§ Goal of the exercise
Return every line from the records below with the string "degrees".

════════

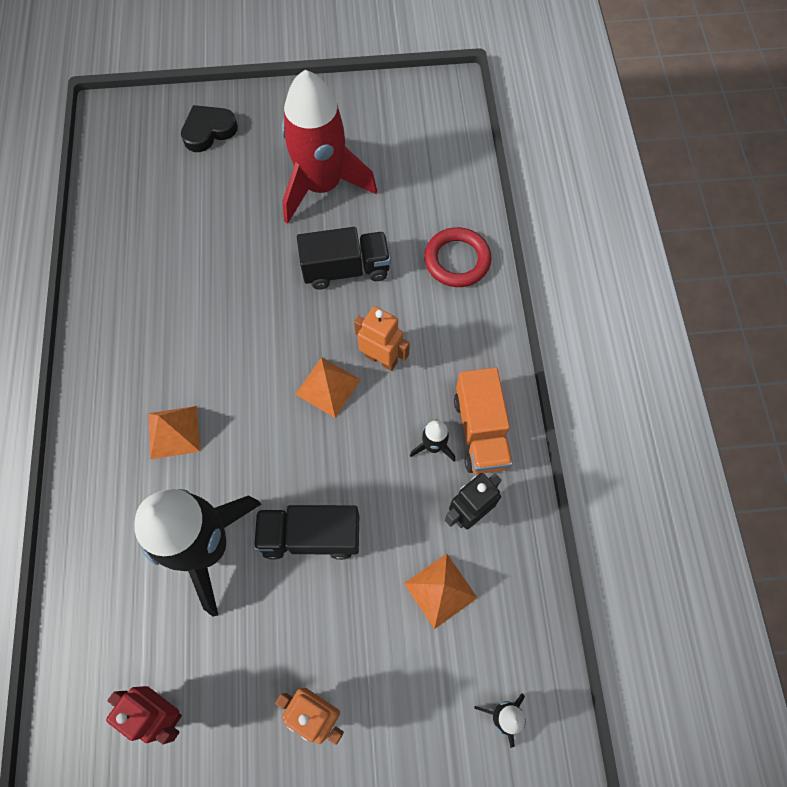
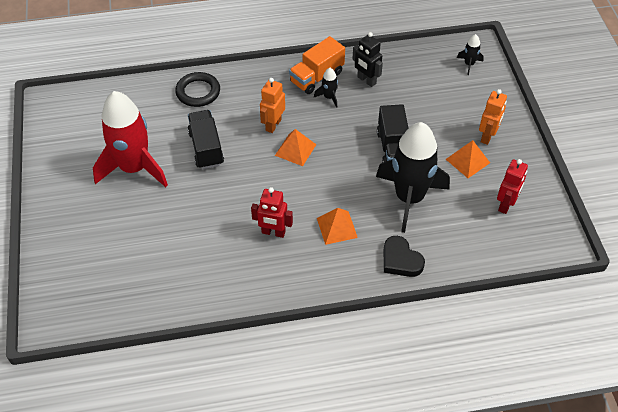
camera: 95 degrees left, 15 degrees down
(183, 347) = (273, 232): none -> red robot
(208, 131) = (75, 246): black heart -> black heart (400, 260)
(440, 590) = (412, 90): orange pyramid -> orange pyramid (467, 161)
(457, 260) = (198, 92): red ring -> black ring
(480, 431) = (317, 77): orange truck -> orange truck turned 150 degrees clockwise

════════

§ Exercise solution
camera: 95 degrees left, 15 degrees down
(480, 431) = (317, 77): orange truck -> orange truck turned 150 degrees clockwise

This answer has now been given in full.